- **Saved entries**

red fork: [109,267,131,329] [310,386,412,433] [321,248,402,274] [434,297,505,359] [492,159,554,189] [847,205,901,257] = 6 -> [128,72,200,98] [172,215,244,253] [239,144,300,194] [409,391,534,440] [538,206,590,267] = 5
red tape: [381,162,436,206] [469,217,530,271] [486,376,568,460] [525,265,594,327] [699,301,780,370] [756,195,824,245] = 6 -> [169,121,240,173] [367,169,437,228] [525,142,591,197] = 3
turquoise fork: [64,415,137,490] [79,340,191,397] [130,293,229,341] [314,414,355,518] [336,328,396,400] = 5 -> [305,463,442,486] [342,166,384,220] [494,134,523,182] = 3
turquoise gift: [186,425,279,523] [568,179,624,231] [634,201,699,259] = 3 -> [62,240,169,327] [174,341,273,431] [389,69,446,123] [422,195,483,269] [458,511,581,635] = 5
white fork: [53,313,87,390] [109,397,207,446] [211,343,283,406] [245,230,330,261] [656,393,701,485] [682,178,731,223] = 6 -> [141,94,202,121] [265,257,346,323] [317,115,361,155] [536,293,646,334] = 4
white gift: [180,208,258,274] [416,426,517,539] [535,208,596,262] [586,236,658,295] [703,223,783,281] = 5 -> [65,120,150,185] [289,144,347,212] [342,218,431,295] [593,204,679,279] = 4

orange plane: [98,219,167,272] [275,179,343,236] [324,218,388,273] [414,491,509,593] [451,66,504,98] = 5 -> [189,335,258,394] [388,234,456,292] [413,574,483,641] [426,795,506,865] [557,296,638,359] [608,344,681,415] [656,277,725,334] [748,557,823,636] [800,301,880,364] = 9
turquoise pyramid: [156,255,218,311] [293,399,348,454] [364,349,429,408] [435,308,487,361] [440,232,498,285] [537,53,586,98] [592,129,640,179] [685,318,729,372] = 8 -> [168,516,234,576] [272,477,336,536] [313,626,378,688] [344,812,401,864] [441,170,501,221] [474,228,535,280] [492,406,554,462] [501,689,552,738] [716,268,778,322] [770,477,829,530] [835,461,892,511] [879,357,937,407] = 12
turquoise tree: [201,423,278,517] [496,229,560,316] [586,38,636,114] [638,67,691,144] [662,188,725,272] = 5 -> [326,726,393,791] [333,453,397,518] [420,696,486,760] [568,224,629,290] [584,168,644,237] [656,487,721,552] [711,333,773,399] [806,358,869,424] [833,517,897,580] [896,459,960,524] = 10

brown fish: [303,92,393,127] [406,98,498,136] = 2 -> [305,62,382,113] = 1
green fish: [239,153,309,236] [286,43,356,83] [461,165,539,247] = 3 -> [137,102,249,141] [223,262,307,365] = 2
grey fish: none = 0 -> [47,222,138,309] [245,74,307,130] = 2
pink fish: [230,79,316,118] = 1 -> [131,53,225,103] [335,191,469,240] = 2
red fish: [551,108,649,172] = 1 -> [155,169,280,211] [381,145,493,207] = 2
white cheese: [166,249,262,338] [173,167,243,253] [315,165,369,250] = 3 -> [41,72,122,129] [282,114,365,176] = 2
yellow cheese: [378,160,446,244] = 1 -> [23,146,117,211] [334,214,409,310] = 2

- **Exercise directions**
Copy the lines that hold the word "turquoise". Take them from the records above.

- **Answer to the exercise**
turquoise fork: [64,415,137,490] [79,340,191,397] [130,293,229,341] [314,414,355,518] [336,328,396,400] = 5 -> [305,463,442,486] [342,166,384,220] [494,134,523,182] = 3
turquoise gift: [186,425,279,523] [568,179,624,231] [634,201,699,259] = 3 -> [62,240,169,327] [174,341,273,431] [389,69,446,123] [422,195,483,269] [458,511,581,635] = 5
turquoise pyramid: [156,255,218,311] [293,399,348,454] [364,349,429,408] [435,308,487,361] [440,232,498,285] [537,53,586,98] [592,129,640,179] [685,318,729,372] = 8 -> [168,516,234,576] [272,477,336,536] [313,626,378,688] [344,812,401,864] [441,170,501,221] [474,228,535,280] [492,406,554,462] [501,689,552,738] [716,268,778,322] [770,477,829,530] [835,461,892,511] [879,357,937,407] = 12
turquoise tree: [201,423,278,517] [496,229,560,316] [586,38,636,114] [638,67,691,144] [662,188,725,272] = 5 -> [326,726,393,791] [333,453,397,518] [420,696,486,760] [568,224,629,290] [584,168,644,237] [656,487,721,552] [711,333,773,399] [806,358,869,424] [833,517,897,580] [896,459,960,524] = 10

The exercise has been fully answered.